- PROBLEM REQUIREMENTS
Print nothing beyond the line with "camera: 175 degrees right, 20 degrees up": every line from the beginning of the data up to it, that line included, and no pictures.

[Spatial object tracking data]

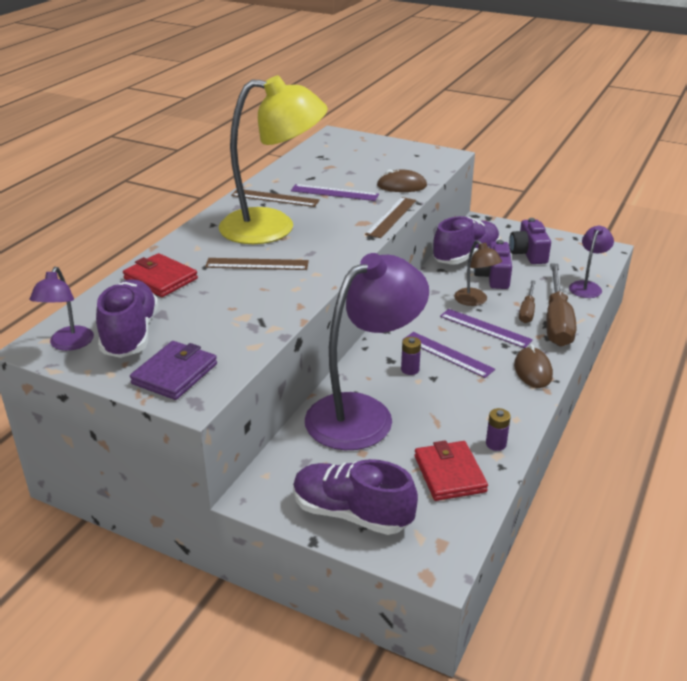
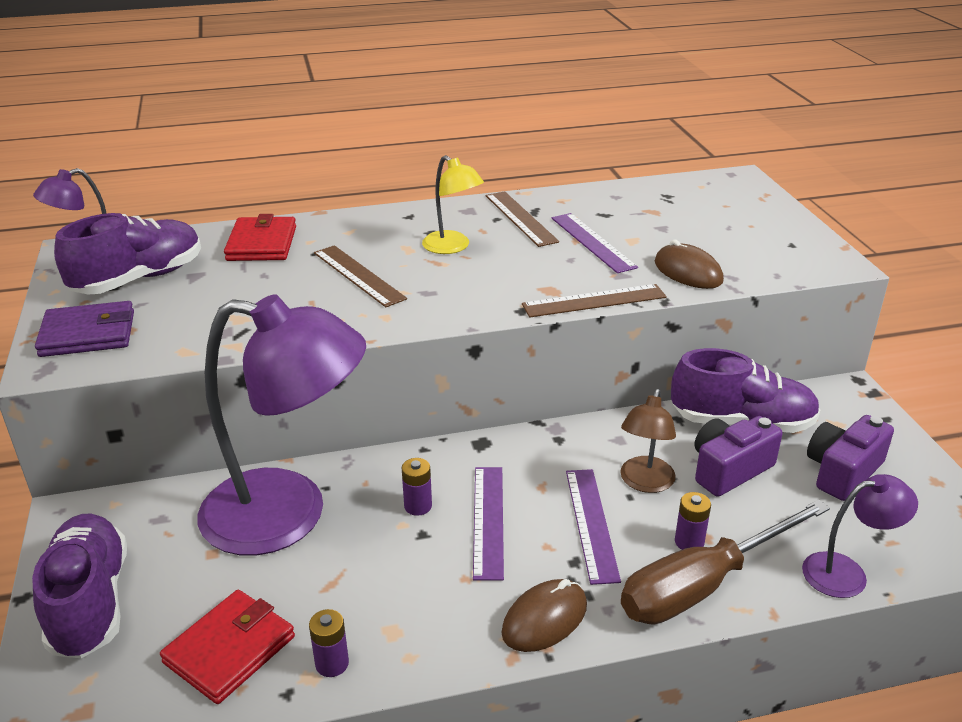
camera: 50 degrees right, 0 degrees up
(273, 227) = (452, 247): yellow lamp -> yellow lamp, size x0.46
(527, 310) = (689, 542): brown screwdriver -> purple battery

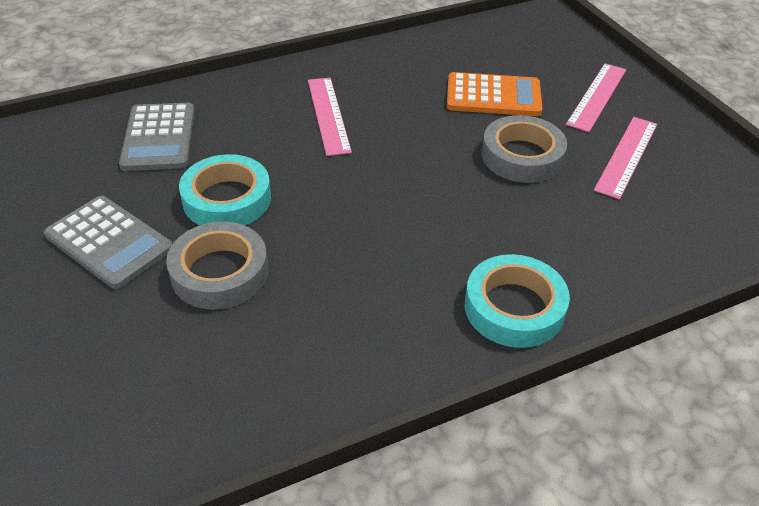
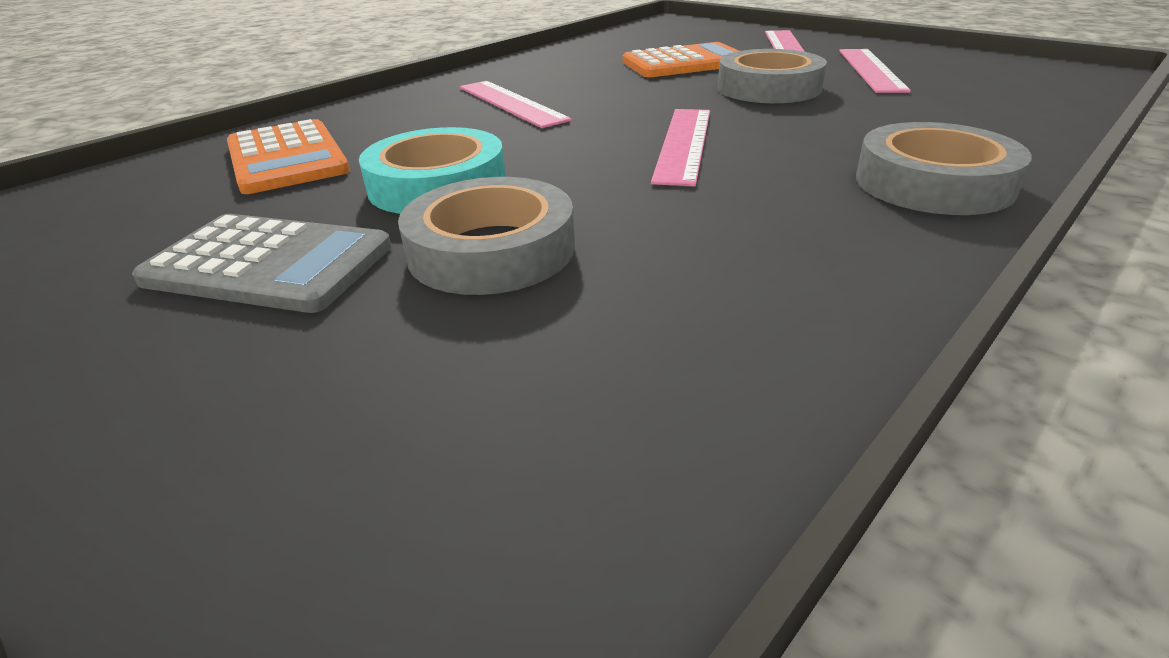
camera: 20 degrees left, 10 degrees down
(159, 138) = (287, 158): grey calculator -> orange calculator
(400, 208) = (683, 144): none -> pink ruler
(514, 307) = (933, 183): turquoise tape -> grey tape

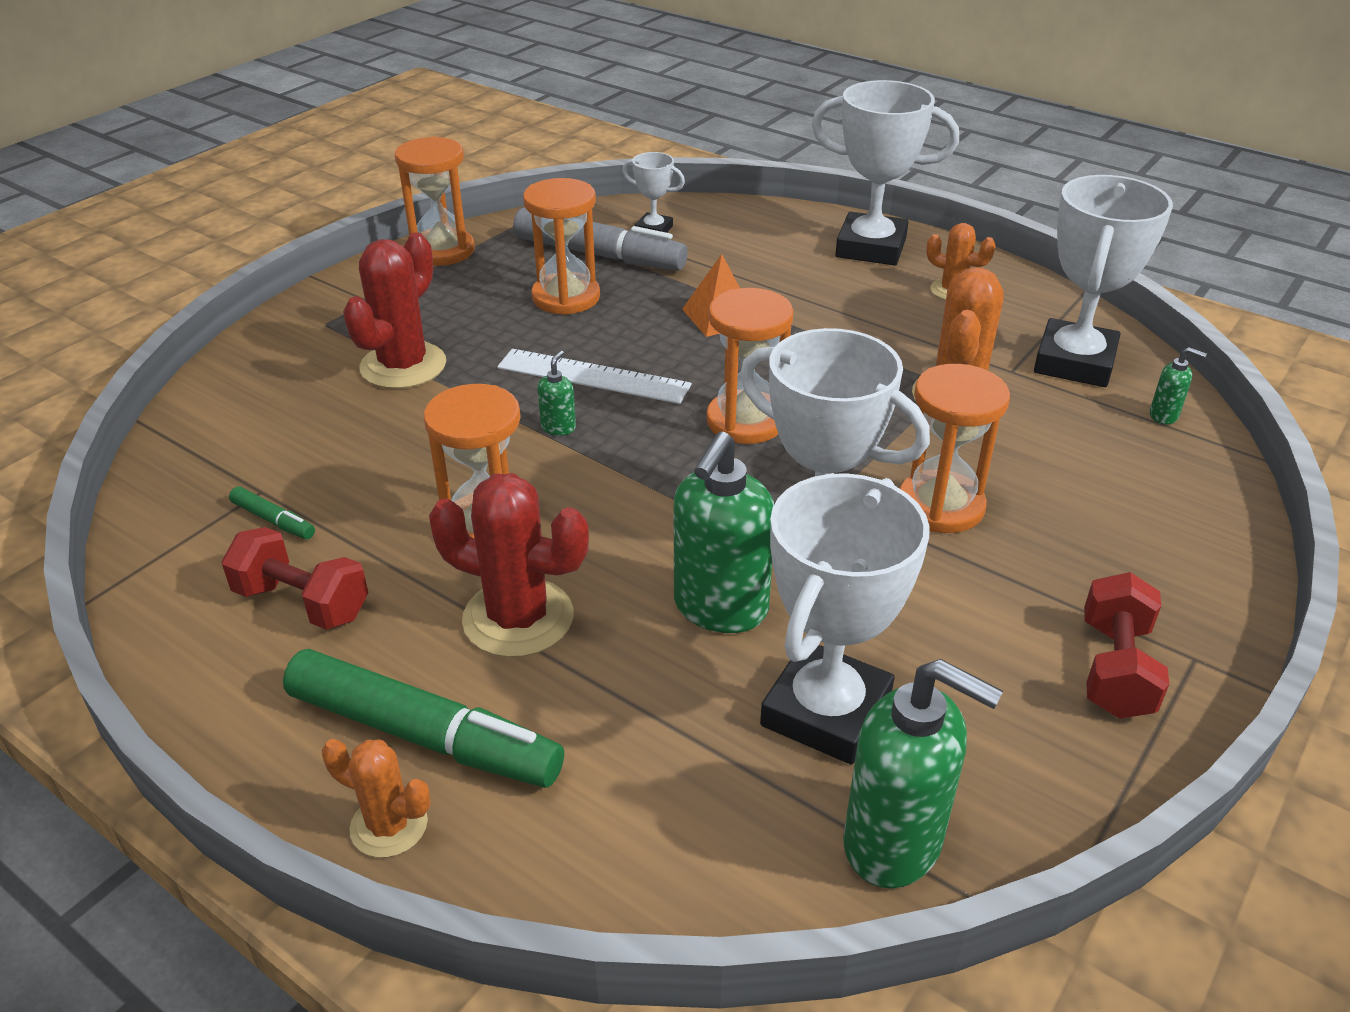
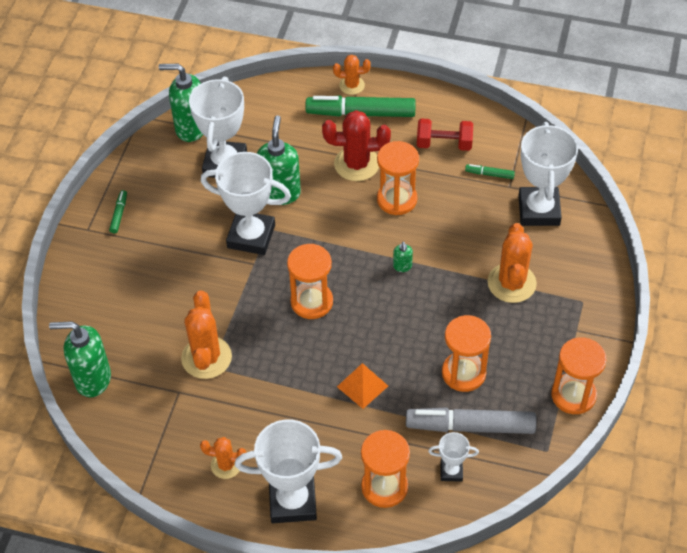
camera: 160 degrees right, 15 degrees up
(403, 366) = (511, 283): red cactus -> orange cactus
(593, 376) = (406, 309): white ruler -> none
(940, 506) = (201, 276): orange hourglass -> orange hourglass (384, 487)
(1074, 362) = (143, 412): white trophy -> white trophy (539, 210)
(1115, 669) = (119, 214): red dumbbell -> green marker
(1164, 416) = (92, 379): green soap dispenser -> green soap dispenser, size x2.27

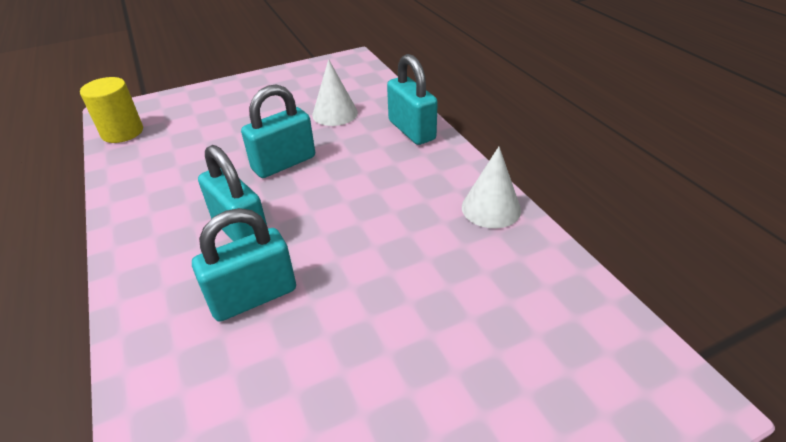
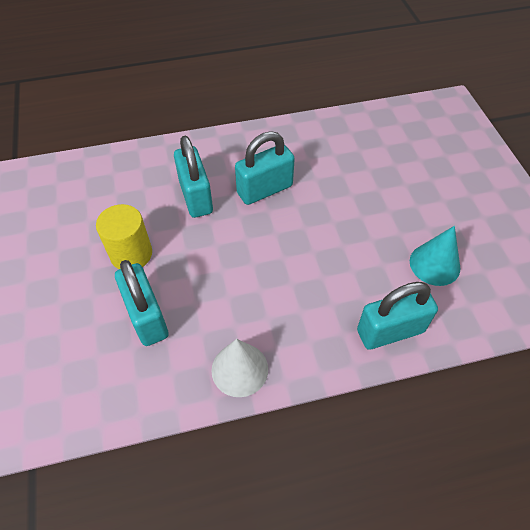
camera: 100 degrees right, 15 degrees up
(122, 132) = (416, 113): yellow cylinder -> yellow cylinder (131, 254)
(284, 163) = (347, 218): turquoise padlock -> turquoise padlock (147, 317)
(335, 113) = (434, 264): white cone -> turquoise cone

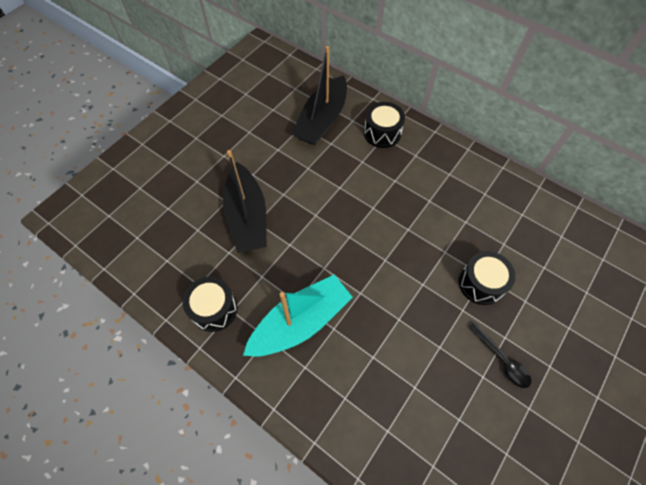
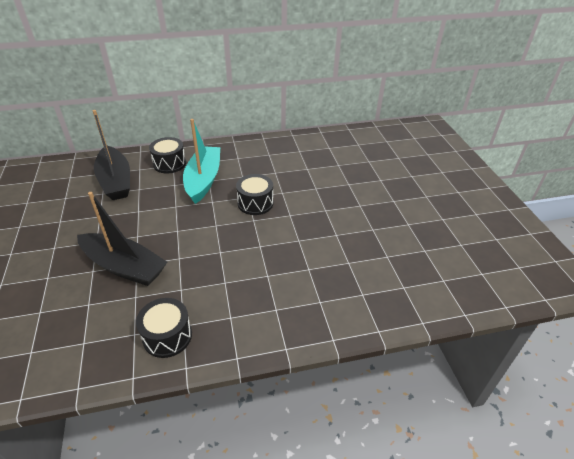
camera: 50 degrees left, 20 degrees down
(300, 322) = (242, 290): turquoise boat -> turquoise boat (203, 180)
(481, 283) = (318, 192): black drum -> black drum (255, 203)
(501, 359) = (370, 215): black spoon -> none

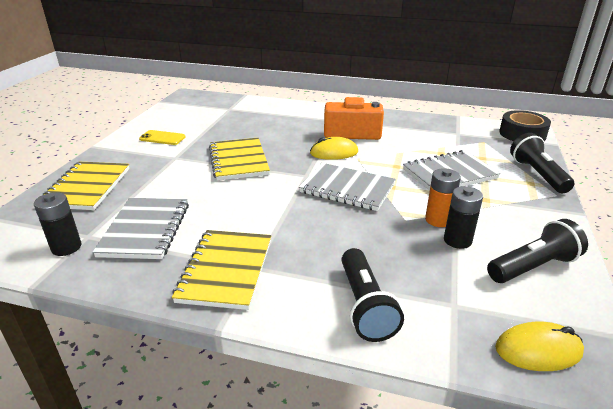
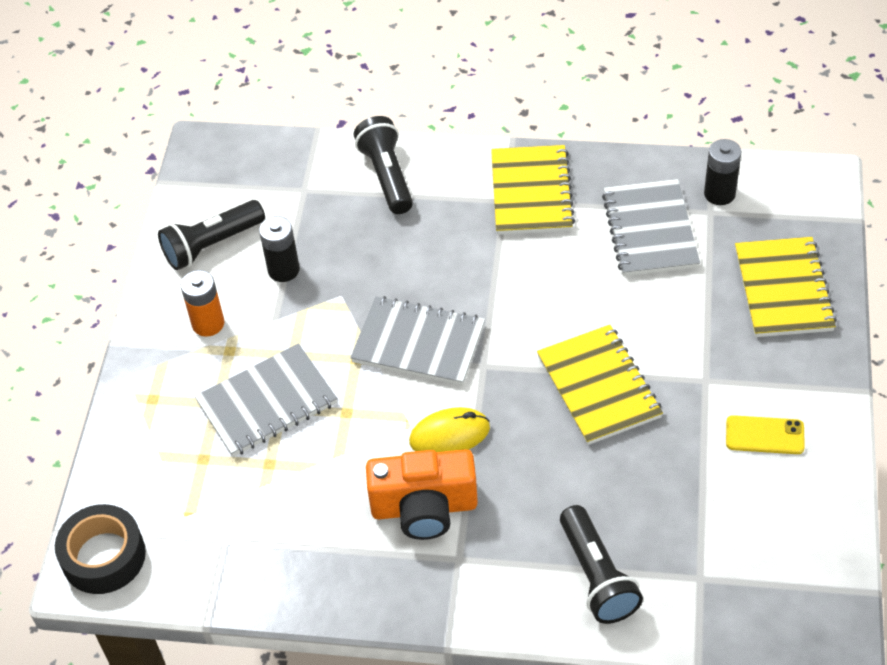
camera: 175 degrees right, 20 degrees up
(438, 220) = (300, 300): orange battery -> orange battery (208, 324)
(537, 174) = (133, 422): black flashlight -> black flashlight (597, 576)
(538, 350) = (243, 159): yellow mouse -> none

- WRITTEN RESPONSE
camera: 50 degrees right, 0 degrees up
(273, 227) = (452, 247): yellow lamp -> yellow lamp, size x0.46
(527, 310) = (689, 542): brown screwdriver -> purple battery

camera: 20 degrees left, 10 degrees down
(159, 138) = (287, 158): grey calculator -> orange calculator
(400, 208) = (683, 144): none -> pink ruler
(514, 307) = (933, 183): turquoise tape -> grey tape

camera: 160 degrees right, 15 degrees up
(403, 366) = (511, 283): red cactus -> orange cactus
(593, 376) = (406, 309): white ruler -> none
(940, 506) = (201, 276): orange hourglass -> orange hourglass (384, 487)
(1074, 362) = (143, 412): white trophy -> white trophy (539, 210)
(1115, 669) = (119, 214): red dumbbell -> green marker
(1164, 416) = (92, 379): green soap dispenser -> green soap dispenser, size x2.27

camera: 100 degrees right, 15 degrees up
(122, 132) = (416, 113): yellow cylinder -> yellow cylinder (131, 254)
(284, 163) = (347, 218): turquoise padlock -> turquoise padlock (147, 317)
(335, 113) = (434, 264): white cone -> turquoise cone

camera: 50 degrees left, 20 degrees down
(300, 322) = (242, 290): turquoise boat -> turquoise boat (203, 180)
(481, 283) = (318, 192): black drum -> black drum (255, 203)
(501, 359) = (370, 215): black spoon -> none

camera: 175 degrees right, 20 degrees up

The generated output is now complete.